Copy every line from the records below that carries the word "tape".

--- Input data Enclosed Below ---

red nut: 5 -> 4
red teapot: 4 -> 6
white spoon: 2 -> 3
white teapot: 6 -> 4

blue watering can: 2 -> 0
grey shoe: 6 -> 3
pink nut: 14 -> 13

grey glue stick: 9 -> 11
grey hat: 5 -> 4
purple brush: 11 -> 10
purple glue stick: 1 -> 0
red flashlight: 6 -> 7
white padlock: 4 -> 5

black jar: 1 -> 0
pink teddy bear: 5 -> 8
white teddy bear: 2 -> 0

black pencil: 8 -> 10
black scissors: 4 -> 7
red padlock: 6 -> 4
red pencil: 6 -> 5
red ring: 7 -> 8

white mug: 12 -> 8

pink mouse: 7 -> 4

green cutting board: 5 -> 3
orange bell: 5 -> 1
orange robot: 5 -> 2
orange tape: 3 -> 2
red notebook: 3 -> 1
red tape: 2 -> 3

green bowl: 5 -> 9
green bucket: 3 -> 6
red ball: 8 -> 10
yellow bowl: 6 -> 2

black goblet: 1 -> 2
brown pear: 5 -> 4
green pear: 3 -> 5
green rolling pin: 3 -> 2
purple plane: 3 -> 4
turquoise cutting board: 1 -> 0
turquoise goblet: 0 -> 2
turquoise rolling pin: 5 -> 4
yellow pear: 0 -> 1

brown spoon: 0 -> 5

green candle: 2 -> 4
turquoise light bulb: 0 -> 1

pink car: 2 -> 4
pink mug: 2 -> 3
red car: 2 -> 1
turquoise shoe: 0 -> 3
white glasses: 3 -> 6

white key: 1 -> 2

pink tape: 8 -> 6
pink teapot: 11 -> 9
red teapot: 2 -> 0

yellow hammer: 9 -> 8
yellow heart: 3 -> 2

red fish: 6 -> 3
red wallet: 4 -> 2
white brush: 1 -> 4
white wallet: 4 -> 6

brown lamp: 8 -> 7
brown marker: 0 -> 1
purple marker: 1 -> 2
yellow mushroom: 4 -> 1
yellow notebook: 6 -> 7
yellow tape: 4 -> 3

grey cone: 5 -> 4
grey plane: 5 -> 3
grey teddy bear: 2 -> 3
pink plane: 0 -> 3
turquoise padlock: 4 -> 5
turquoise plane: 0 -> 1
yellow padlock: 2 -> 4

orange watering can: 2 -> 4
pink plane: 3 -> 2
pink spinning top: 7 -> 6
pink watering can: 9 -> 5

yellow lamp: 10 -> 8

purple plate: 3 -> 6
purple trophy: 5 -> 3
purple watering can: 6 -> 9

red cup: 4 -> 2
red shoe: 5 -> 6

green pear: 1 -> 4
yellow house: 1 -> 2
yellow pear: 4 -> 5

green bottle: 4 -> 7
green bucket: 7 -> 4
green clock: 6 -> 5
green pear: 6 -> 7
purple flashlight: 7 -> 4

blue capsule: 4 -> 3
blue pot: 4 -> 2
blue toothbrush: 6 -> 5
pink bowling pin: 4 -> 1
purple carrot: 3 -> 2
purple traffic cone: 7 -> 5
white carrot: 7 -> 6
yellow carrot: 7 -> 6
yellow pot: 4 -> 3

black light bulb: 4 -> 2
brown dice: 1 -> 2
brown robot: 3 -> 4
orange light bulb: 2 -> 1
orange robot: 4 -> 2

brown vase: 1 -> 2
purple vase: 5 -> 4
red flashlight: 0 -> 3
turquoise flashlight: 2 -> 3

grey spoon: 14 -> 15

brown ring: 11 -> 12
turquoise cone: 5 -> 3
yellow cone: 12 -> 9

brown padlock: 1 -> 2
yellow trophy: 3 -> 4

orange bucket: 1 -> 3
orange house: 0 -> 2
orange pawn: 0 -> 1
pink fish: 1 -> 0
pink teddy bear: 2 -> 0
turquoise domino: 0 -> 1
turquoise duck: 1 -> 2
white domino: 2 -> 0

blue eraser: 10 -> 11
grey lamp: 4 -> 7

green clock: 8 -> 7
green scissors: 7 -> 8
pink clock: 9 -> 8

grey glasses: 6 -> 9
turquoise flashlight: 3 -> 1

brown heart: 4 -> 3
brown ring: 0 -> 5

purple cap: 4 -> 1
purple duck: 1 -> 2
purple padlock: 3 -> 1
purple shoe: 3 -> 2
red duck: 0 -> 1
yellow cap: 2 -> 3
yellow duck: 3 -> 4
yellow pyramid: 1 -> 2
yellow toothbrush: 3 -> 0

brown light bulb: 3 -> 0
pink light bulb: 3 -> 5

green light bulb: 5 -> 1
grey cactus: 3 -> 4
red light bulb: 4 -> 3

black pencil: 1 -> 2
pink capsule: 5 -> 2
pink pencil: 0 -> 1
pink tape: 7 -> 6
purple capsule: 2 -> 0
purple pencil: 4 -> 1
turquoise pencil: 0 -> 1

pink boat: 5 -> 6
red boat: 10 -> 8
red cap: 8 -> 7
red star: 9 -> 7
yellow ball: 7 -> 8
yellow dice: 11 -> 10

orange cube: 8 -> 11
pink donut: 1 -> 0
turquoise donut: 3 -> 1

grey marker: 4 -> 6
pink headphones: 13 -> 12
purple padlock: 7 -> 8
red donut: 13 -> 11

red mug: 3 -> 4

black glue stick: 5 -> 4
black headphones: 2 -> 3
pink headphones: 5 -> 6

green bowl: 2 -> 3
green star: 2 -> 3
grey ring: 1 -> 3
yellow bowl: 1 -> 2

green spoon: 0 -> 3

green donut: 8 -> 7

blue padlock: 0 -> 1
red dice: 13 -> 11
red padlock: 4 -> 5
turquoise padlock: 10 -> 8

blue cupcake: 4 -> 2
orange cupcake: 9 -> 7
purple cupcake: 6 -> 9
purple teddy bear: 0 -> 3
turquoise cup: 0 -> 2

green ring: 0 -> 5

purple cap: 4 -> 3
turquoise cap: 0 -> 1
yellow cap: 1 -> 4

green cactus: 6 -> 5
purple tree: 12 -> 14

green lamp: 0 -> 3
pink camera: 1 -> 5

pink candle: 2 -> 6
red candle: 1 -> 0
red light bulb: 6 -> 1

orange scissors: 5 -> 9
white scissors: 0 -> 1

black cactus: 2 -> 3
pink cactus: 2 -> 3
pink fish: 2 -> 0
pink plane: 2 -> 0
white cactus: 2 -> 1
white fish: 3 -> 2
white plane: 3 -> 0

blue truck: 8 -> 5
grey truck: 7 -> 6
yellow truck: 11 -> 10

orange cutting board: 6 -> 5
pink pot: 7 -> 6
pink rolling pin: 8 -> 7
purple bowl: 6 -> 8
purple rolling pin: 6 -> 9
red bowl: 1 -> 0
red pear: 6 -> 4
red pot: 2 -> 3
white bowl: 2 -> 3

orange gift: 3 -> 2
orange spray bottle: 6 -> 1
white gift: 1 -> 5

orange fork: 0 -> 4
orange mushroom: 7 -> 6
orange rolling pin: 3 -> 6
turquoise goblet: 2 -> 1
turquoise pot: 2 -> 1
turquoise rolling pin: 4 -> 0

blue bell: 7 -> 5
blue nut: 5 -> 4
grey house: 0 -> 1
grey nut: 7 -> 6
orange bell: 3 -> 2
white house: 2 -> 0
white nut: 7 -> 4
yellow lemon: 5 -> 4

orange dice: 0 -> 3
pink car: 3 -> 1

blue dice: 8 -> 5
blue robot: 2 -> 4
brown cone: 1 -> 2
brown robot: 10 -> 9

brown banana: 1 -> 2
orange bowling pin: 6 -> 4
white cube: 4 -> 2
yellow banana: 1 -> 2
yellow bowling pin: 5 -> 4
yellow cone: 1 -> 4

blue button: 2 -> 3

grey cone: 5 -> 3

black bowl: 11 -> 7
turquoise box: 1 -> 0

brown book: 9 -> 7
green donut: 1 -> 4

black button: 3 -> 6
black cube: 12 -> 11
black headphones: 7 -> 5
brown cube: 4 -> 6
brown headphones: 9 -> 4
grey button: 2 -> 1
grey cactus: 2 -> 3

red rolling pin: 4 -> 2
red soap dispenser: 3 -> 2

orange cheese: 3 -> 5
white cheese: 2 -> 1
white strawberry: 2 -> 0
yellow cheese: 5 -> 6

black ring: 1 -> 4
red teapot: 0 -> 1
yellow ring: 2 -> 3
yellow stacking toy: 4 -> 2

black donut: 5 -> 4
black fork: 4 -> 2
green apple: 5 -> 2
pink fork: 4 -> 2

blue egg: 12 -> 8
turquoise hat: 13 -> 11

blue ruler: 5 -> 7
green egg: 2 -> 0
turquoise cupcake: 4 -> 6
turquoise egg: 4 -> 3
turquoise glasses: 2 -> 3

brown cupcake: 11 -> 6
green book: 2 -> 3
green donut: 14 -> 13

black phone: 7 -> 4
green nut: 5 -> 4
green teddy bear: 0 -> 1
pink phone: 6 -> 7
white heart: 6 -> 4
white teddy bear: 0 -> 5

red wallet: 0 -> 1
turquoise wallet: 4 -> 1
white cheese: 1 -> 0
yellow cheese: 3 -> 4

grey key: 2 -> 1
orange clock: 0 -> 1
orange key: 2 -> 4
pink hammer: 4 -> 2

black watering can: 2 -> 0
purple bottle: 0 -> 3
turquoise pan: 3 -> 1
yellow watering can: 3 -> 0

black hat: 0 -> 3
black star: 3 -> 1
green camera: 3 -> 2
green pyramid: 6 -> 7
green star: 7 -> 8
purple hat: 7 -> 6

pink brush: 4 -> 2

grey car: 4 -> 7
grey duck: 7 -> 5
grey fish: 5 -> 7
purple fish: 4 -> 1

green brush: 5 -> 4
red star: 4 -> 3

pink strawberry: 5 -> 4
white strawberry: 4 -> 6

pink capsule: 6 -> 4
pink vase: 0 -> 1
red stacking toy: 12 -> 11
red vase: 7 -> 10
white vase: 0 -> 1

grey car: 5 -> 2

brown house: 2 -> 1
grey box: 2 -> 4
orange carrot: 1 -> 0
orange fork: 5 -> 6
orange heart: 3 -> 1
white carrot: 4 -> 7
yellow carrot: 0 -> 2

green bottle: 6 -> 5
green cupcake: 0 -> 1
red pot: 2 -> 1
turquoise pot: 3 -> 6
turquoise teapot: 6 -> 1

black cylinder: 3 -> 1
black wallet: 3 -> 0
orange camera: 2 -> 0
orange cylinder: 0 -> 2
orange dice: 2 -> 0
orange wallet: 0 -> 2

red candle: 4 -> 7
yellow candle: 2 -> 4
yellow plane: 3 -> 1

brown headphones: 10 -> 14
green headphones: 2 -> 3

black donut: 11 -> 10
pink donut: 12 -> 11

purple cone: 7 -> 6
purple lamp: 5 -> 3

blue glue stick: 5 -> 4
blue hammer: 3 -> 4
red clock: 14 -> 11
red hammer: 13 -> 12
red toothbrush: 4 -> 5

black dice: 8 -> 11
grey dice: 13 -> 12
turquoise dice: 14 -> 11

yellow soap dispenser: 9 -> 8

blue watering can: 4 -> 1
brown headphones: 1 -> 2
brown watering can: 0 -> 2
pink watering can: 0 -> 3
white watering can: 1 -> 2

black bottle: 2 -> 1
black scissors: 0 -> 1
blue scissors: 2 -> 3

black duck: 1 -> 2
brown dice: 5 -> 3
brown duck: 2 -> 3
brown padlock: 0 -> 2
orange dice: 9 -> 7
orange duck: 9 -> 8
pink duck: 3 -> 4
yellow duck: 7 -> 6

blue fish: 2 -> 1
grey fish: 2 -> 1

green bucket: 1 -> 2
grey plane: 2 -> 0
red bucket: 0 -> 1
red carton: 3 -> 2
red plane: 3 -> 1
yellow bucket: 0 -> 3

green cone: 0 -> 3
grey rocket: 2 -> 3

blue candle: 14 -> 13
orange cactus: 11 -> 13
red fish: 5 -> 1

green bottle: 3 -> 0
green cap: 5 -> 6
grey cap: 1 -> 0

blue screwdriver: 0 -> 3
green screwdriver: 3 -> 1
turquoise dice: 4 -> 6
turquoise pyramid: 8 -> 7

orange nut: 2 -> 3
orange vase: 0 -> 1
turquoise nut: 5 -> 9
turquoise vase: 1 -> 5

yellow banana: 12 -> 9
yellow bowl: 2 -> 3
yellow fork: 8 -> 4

--- End of Enclosed Input data ---

→ Result of the exercise:
orange tape: 3 -> 2
red tape: 2 -> 3
pink tape: 8 -> 6
yellow tape: 4 -> 3
pink tape: 7 -> 6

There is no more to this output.